[Supplied material]
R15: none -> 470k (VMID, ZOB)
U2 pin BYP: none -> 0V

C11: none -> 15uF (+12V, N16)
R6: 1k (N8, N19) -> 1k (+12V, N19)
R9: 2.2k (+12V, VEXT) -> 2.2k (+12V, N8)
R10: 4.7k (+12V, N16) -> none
[/Supplied material]
Your answer should consist of every record, restated exactly.

R15: none -> 470k (VMID, ZOB)
U2 pin BYP: none -> 0V

C11: none -> 15uF (+12V, N16)
R6: 1k (N8, N19) -> 1k (+12V, N19)
R9: 2.2k (+12V, VEXT) -> 2.2k (+12V, N8)
R10: 4.7k (+12V, N16) -> none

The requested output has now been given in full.